● Work item
Find the line that contains "(186, 99) = (220, 726): black"; then retype it and each line after it, exactly, through the final line of the data below.

● Material supplied
===============

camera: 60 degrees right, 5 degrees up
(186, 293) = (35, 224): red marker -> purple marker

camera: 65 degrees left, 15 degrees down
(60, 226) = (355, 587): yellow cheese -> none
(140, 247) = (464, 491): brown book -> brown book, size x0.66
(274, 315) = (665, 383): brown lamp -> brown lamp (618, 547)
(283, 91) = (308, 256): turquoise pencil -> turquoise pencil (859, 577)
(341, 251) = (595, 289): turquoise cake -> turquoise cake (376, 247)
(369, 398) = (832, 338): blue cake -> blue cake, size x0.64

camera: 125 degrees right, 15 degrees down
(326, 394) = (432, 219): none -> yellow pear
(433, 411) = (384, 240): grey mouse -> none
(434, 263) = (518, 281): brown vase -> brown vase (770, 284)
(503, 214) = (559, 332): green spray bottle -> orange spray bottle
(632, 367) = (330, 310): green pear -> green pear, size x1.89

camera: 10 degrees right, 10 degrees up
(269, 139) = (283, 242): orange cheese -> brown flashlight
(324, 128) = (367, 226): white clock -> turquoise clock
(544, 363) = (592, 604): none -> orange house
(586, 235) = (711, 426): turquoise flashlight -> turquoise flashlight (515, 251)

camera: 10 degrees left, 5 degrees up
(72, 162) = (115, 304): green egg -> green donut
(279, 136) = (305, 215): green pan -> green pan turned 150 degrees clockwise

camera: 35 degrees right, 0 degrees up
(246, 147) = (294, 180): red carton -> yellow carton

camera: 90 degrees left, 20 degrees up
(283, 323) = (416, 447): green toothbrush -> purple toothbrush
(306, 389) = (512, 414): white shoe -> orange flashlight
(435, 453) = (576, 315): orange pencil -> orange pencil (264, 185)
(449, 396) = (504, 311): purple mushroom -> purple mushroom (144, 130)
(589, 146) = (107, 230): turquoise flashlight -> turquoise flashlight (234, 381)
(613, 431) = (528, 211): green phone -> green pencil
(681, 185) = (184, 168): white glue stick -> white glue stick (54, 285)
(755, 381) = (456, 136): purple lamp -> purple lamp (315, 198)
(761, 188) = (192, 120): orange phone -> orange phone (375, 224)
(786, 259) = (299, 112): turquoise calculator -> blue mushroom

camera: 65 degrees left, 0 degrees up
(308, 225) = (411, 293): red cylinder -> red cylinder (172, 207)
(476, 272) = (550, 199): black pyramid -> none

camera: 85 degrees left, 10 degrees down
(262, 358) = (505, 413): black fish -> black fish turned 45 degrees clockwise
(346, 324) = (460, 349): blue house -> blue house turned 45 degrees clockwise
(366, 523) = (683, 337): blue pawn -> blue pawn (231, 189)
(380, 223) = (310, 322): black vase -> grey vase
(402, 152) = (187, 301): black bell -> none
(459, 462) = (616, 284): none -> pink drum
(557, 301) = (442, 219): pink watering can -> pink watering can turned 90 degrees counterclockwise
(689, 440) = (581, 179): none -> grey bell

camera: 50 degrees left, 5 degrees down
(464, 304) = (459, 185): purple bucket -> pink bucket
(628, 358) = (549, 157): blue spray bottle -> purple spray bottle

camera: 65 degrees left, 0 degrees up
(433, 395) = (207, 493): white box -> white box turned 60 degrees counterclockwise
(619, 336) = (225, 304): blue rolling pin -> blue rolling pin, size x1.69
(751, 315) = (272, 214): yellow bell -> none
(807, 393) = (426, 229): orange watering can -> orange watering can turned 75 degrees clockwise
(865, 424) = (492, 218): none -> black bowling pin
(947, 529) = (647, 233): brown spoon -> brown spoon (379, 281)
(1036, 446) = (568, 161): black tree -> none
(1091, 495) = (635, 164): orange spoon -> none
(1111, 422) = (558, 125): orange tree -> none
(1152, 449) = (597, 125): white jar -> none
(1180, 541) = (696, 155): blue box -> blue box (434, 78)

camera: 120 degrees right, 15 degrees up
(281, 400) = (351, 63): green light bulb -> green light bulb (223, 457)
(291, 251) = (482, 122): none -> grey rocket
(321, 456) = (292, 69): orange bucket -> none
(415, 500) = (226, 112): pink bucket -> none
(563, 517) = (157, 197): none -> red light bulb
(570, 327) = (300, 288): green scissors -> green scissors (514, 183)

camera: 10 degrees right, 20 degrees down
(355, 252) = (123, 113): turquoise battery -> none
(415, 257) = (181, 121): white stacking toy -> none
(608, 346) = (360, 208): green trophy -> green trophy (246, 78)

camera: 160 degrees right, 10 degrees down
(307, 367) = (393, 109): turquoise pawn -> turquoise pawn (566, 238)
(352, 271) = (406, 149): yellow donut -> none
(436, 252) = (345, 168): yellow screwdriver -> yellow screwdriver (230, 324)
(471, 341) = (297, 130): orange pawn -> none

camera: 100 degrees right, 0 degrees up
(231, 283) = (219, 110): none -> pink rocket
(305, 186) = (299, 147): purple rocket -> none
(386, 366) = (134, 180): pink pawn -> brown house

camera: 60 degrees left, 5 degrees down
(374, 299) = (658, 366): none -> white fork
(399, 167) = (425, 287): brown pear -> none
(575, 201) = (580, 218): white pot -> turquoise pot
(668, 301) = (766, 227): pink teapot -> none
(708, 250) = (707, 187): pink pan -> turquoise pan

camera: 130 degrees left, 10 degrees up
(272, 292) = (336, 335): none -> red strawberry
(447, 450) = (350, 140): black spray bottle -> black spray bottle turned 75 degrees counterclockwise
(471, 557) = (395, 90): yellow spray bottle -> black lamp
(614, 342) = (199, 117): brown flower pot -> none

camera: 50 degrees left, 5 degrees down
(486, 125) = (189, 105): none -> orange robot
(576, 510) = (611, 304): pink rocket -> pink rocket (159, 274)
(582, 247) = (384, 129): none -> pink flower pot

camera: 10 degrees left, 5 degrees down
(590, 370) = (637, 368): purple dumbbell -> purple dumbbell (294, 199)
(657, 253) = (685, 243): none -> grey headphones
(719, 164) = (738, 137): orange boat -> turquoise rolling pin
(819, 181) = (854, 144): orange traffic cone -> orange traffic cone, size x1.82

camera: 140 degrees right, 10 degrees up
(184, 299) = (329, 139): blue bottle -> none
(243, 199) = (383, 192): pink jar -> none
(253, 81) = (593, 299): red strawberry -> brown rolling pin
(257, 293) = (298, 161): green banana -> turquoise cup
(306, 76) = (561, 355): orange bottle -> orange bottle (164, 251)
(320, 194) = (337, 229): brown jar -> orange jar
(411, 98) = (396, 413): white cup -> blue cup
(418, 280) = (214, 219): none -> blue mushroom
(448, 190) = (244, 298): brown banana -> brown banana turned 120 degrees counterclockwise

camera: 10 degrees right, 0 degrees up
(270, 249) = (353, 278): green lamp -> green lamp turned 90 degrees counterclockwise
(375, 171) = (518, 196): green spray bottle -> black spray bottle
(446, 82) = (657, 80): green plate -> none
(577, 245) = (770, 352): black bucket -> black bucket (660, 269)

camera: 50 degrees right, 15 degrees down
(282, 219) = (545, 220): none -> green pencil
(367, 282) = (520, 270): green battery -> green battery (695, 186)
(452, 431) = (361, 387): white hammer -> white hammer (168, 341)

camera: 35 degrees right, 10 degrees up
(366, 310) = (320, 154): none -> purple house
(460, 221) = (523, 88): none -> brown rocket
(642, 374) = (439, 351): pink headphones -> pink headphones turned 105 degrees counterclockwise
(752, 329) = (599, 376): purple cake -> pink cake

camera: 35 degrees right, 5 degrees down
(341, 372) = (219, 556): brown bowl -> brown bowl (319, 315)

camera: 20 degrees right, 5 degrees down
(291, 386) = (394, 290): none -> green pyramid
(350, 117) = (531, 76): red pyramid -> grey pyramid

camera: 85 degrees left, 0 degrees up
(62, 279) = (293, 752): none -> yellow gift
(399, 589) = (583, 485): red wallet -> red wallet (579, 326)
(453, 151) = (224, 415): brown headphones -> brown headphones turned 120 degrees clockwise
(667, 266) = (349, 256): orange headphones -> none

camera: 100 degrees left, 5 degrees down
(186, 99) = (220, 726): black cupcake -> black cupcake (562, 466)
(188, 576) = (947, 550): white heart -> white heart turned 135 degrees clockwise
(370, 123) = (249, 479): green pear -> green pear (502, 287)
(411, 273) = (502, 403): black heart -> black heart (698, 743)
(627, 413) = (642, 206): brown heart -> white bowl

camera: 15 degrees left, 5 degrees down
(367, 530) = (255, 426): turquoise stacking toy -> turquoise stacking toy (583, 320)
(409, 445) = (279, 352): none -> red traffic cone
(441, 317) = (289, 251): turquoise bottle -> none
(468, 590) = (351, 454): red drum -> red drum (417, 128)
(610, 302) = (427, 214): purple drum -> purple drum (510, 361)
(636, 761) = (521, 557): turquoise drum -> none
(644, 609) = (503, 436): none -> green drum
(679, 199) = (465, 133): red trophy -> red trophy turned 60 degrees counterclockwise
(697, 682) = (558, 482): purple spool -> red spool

===============

● Final answer
(186, 99) = (220, 726): black cupcake -> black cupcake (562, 466)
(188, 576) = (947, 550): white heart -> white heart turned 135 degrees clockwise
(370, 123) = (249, 479): green pear -> green pear (502, 287)
(411, 273) = (502, 403): black heart -> black heart (698, 743)
(627, 413) = (642, 206): brown heart -> white bowl

camera: 15 degrees left, 5 degrees down
(367, 530) = (255, 426): turquoise stacking toy -> turquoise stacking toy (583, 320)
(409, 445) = (279, 352): none -> red traffic cone
(441, 317) = (289, 251): turquoise bottle -> none
(468, 590) = (351, 454): red drum -> red drum (417, 128)
(610, 302) = (427, 214): purple drum -> purple drum (510, 361)
(636, 761) = (521, 557): turquoise drum -> none
(644, 609) = (503, 436): none -> green drum
(679, 199) = (465, 133): red trophy -> red trophy turned 60 degrees counterclockwise
(697, 682) = (558, 482): purple spool -> red spool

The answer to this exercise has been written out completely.